*TASK TO COMPLETE*:
What is wanted is an exact copy of the lines from the top of the listing through the line containing "recolor | fork/grey".

*INPUT DATA*:
⟨

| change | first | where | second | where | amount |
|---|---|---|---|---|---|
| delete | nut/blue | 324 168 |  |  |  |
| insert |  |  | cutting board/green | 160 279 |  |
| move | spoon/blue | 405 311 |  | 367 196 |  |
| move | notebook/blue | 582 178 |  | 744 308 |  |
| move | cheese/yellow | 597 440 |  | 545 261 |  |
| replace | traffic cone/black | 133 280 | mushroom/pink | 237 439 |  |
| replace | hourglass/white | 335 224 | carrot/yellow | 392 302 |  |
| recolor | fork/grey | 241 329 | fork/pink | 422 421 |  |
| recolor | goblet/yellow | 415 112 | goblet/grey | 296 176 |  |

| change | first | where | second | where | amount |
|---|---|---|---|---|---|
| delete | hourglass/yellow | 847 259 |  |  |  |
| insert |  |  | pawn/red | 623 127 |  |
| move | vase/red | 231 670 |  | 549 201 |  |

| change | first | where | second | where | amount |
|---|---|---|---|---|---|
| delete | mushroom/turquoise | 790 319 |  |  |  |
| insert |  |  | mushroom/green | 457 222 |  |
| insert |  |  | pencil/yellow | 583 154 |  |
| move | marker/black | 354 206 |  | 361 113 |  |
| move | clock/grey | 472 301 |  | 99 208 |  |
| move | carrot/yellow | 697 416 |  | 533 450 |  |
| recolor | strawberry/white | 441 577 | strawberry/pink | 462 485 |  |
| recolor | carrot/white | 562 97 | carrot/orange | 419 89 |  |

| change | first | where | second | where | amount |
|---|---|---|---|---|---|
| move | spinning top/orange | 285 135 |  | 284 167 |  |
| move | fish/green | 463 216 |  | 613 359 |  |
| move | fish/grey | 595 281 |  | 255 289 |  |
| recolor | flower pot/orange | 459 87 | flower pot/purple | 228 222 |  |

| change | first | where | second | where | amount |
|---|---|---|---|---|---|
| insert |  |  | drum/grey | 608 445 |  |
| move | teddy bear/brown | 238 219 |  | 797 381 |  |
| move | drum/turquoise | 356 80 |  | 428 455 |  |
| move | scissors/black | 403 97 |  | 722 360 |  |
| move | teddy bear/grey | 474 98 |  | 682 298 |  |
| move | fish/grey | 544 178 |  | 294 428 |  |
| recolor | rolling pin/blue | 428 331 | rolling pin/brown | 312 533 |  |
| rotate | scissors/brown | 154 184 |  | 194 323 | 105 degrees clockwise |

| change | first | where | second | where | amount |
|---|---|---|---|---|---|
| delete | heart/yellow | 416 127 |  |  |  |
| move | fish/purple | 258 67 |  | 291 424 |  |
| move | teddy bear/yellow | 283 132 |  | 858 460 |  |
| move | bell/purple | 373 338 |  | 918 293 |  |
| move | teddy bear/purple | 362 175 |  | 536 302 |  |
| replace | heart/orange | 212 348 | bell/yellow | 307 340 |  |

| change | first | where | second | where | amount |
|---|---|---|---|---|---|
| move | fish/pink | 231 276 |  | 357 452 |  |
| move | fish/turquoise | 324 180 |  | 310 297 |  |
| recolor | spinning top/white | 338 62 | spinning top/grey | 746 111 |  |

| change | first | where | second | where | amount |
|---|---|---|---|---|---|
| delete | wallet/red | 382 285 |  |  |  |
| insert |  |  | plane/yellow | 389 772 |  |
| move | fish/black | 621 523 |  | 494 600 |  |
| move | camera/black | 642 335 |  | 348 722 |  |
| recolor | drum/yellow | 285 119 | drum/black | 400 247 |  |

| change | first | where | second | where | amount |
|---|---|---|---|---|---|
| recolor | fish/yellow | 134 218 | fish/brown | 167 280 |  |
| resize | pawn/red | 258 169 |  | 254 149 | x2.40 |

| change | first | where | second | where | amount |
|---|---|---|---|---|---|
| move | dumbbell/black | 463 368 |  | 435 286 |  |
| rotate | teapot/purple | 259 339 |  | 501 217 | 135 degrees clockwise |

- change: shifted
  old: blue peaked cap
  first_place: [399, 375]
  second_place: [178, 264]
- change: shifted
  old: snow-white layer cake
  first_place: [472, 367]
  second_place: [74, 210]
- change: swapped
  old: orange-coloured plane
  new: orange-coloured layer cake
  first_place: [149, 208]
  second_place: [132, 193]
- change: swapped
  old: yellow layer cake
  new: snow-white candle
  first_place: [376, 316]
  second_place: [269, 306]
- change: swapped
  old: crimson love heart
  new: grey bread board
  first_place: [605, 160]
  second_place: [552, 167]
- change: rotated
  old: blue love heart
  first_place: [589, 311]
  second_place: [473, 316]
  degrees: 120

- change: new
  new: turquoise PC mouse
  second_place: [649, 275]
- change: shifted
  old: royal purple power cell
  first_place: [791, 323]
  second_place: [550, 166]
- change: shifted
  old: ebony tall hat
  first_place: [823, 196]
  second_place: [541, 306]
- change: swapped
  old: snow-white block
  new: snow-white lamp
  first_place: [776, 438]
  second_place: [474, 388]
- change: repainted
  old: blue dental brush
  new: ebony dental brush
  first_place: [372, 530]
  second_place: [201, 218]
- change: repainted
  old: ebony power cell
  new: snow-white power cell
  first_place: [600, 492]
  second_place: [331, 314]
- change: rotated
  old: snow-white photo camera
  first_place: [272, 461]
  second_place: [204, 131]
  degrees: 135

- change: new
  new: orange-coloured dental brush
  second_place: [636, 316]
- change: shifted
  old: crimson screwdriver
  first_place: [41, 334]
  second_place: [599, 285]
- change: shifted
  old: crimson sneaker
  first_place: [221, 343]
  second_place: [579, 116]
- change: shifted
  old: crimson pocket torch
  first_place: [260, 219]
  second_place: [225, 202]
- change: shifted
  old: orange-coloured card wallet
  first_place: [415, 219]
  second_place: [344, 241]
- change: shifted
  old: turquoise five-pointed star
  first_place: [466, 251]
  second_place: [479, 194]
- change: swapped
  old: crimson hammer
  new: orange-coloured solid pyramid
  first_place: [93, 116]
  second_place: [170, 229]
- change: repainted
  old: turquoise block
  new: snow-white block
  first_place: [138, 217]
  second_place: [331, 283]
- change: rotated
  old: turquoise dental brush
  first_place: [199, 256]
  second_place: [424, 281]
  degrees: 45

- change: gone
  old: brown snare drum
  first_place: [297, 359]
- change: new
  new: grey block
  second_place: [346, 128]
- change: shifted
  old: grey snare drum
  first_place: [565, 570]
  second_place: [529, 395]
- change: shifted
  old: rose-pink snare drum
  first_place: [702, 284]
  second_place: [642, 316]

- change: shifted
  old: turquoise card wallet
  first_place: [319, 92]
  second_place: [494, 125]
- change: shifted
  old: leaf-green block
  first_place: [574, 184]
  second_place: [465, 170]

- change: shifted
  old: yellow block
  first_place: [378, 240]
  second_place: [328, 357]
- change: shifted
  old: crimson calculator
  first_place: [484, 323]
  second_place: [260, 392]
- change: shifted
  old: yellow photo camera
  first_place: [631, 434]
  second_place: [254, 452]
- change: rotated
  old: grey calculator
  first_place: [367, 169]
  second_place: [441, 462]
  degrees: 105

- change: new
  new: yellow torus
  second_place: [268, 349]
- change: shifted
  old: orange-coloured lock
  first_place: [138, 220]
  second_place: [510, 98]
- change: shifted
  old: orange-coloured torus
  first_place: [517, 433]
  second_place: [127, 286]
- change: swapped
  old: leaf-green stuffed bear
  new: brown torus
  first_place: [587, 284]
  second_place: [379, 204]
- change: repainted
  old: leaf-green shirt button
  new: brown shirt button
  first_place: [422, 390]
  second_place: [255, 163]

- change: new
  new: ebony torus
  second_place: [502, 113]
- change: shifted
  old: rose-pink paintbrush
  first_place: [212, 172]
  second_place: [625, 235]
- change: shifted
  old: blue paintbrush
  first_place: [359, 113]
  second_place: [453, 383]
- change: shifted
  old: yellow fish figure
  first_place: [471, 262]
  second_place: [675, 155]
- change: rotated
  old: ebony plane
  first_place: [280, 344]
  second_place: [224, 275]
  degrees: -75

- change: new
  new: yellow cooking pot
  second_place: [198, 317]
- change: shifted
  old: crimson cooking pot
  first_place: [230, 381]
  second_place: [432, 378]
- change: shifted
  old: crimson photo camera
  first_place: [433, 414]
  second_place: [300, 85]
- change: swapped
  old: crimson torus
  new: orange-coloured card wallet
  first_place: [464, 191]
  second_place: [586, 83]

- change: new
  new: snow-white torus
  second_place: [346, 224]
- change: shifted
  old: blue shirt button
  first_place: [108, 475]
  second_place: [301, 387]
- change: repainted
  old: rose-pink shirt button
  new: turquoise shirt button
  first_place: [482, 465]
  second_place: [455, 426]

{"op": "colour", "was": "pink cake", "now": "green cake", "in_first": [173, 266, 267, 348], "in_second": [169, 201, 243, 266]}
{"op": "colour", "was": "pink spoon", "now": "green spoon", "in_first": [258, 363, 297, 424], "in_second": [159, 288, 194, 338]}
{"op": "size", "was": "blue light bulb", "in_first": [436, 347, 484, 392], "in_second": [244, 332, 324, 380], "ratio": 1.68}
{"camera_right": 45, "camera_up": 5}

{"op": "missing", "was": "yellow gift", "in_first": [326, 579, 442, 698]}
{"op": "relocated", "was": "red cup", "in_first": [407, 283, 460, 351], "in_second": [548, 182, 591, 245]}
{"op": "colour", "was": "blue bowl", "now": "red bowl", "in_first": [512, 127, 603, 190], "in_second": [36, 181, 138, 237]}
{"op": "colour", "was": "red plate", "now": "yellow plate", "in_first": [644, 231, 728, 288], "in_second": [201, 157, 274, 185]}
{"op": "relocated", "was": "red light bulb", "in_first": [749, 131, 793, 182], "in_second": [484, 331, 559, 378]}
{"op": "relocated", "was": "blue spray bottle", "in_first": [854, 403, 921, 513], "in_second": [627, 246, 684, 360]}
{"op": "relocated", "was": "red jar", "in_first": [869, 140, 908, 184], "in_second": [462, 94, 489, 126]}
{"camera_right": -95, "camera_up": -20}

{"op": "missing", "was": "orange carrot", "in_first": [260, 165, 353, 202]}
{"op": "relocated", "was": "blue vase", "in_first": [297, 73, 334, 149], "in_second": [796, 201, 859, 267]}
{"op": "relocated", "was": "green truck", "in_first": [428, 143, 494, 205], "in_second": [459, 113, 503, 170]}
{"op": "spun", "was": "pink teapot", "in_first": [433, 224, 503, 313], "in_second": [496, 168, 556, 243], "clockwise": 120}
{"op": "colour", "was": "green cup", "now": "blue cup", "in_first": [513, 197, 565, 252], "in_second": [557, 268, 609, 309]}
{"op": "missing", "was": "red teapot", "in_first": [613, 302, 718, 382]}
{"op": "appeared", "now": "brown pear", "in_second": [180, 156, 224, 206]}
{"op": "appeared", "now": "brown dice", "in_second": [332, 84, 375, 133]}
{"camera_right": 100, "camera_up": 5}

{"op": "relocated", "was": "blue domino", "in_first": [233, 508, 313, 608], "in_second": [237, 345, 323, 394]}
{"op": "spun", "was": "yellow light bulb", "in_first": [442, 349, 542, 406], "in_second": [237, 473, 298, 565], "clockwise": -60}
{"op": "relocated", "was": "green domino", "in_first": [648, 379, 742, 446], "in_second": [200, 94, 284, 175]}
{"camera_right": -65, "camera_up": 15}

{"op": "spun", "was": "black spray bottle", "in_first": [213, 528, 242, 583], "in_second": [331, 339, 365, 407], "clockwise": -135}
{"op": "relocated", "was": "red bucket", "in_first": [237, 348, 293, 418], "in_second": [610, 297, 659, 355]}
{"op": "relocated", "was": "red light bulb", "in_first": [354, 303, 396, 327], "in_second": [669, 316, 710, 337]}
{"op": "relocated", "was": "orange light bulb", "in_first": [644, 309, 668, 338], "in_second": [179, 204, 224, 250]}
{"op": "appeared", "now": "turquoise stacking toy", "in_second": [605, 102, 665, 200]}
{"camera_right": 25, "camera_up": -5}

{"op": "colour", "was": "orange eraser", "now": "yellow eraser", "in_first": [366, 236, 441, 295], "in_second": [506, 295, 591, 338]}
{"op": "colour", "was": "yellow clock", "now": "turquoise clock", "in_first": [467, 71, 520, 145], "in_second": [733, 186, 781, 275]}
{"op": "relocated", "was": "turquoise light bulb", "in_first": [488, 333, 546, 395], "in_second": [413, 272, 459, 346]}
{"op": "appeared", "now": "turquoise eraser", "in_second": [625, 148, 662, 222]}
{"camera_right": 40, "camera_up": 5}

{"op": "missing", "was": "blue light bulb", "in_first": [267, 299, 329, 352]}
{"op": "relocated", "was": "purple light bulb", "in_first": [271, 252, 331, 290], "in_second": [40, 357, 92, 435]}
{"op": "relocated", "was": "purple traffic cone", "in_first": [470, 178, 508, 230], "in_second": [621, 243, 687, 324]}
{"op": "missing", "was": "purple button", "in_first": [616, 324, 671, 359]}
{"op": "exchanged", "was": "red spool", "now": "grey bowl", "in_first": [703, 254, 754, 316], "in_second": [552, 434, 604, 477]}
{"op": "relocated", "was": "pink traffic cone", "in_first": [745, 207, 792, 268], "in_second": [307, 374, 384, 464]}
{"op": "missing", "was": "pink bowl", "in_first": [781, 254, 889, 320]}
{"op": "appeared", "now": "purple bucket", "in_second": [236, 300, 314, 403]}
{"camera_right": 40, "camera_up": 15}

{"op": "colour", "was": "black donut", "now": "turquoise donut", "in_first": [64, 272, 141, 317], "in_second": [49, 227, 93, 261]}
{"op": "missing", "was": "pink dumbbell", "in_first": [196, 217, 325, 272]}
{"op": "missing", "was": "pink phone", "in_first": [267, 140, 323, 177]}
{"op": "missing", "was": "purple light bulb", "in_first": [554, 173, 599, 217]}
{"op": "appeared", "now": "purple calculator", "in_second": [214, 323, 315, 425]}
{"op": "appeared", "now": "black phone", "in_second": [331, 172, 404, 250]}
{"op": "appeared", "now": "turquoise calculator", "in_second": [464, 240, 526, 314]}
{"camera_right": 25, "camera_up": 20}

⟩

*RESULT OF THIS TASK*:
| change | first | where | second | where | amount |
|---|---|---|---|---|---|
| delete | nut/blue | 324 168 |  |  |  |
| insert |  |  | cutting board/green | 160 279 |  |
| move | spoon/blue | 405 311 |  | 367 196 |  |
| move | notebook/blue | 582 178 |  | 744 308 |  |
| move | cheese/yellow | 597 440 |  | 545 261 |  |
| replace | traffic cone/black | 133 280 | mushroom/pink | 237 439 |  |
| replace | hourglass/white | 335 224 | carrot/yellow | 392 302 |  |
| recolor | fork/grey | 241 329 | fork/pink | 422 421 |  |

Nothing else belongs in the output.